____ Listed records
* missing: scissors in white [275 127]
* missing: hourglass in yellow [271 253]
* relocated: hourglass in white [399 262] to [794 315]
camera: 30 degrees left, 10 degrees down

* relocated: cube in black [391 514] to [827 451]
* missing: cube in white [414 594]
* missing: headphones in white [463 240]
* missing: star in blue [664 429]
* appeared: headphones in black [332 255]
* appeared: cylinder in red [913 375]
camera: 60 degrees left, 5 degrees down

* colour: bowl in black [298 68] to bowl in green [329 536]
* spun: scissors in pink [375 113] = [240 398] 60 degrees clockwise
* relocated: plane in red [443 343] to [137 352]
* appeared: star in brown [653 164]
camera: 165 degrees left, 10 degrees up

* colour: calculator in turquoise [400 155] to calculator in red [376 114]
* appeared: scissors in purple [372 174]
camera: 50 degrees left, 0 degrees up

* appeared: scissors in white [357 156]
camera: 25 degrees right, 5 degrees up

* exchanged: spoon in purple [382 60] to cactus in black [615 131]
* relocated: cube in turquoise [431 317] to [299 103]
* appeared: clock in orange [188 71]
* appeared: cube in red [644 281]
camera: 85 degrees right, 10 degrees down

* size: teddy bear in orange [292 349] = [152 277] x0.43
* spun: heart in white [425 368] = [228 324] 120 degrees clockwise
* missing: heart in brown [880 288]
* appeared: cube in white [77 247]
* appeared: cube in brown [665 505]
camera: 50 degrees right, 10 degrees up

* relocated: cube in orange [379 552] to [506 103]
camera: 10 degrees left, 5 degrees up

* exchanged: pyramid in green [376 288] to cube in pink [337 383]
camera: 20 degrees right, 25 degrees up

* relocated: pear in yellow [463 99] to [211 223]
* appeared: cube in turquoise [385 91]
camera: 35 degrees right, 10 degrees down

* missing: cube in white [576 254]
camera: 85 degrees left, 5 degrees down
________
What is required => If a line in the records contains the word "exchanged", copy it.

Finished task =>
* exchanged: spoon in purple [382 60] to cactus in black [615 131]
* exchanged: pyramid in green [376 288] to cube in pink [337 383]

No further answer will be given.